__Raw data__
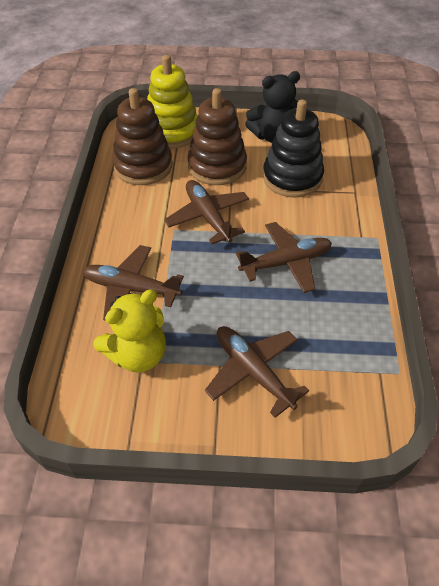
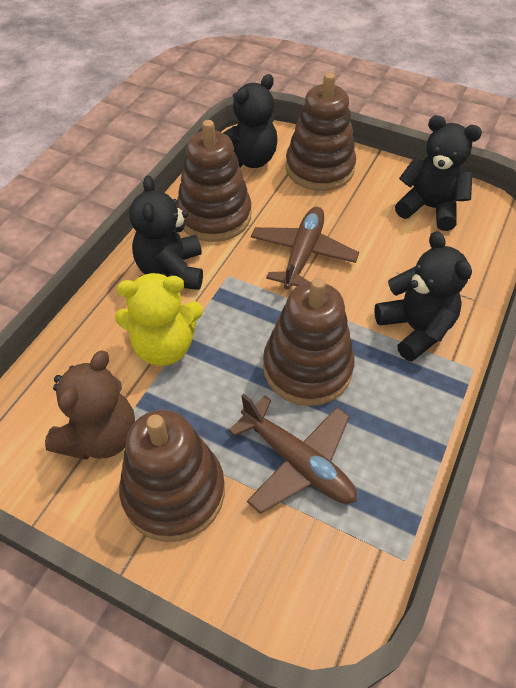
black stacking toy: 1 -> 0
black teddy bear: 1 -> 4
brown plane: 4 -> 2
brown stacking toy: 2 -> 4
brown teddy bear: 0 -> 1
yellow stacking toy: 1 -> 0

__Task item__
Leaving the images out, retype all the material above exactly.

__Output of the task__
black stacking toy: 1 -> 0
black teddy bear: 1 -> 4
brown plane: 4 -> 2
brown stacking toy: 2 -> 4
brown teddy bear: 0 -> 1
yellow stacking toy: 1 -> 0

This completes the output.